▶ _Required work_:
Whenever a line below includes the word "turned", copy that line.

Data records

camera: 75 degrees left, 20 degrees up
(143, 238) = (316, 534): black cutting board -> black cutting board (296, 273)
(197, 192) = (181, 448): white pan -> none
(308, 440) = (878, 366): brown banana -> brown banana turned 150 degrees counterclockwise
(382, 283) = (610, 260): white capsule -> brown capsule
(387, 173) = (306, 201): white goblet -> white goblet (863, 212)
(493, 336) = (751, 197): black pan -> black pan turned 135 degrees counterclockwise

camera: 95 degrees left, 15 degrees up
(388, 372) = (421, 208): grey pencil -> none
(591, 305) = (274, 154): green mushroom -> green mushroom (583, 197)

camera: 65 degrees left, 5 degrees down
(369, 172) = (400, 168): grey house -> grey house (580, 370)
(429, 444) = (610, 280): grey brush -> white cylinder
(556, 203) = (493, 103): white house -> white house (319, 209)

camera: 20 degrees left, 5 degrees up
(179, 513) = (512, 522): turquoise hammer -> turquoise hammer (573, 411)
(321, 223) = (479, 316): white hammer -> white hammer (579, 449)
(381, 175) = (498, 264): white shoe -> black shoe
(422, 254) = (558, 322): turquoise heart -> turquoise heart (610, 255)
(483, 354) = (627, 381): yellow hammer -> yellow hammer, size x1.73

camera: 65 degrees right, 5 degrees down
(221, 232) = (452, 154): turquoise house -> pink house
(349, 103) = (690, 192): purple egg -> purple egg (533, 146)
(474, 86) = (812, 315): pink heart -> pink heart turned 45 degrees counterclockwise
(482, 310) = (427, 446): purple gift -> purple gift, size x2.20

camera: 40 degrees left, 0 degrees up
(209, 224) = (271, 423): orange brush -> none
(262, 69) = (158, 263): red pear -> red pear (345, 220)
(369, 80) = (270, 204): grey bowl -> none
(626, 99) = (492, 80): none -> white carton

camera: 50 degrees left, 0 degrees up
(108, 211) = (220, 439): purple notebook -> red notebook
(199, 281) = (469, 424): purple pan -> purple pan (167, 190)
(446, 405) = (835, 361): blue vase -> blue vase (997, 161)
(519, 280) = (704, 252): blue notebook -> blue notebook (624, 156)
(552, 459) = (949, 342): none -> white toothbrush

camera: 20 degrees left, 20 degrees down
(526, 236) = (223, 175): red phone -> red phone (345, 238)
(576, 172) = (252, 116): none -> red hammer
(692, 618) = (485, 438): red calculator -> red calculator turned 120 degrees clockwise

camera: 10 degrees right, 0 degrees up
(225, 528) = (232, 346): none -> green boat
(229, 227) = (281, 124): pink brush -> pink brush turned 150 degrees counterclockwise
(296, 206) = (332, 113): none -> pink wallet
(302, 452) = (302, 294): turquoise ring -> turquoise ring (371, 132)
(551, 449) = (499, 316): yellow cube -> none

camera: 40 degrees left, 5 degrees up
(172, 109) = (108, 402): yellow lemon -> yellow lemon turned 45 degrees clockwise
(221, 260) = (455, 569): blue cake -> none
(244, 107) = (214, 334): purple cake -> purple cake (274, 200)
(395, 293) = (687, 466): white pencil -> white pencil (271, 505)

▶ _Answer to this problem_:
(308, 440) = (878, 366): brown banana -> brown banana turned 150 degrees counterclockwise
(493, 336) = (751, 197): black pan -> black pan turned 135 degrees counterclockwise
(474, 86) = (812, 315): pink heart -> pink heart turned 45 degrees counterclockwise
(692, 618) = (485, 438): red calculator -> red calculator turned 120 degrees clockwise
(229, 227) = (281, 124): pink brush -> pink brush turned 150 degrees counterclockwise
(172, 109) = (108, 402): yellow lemon -> yellow lemon turned 45 degrees clockwise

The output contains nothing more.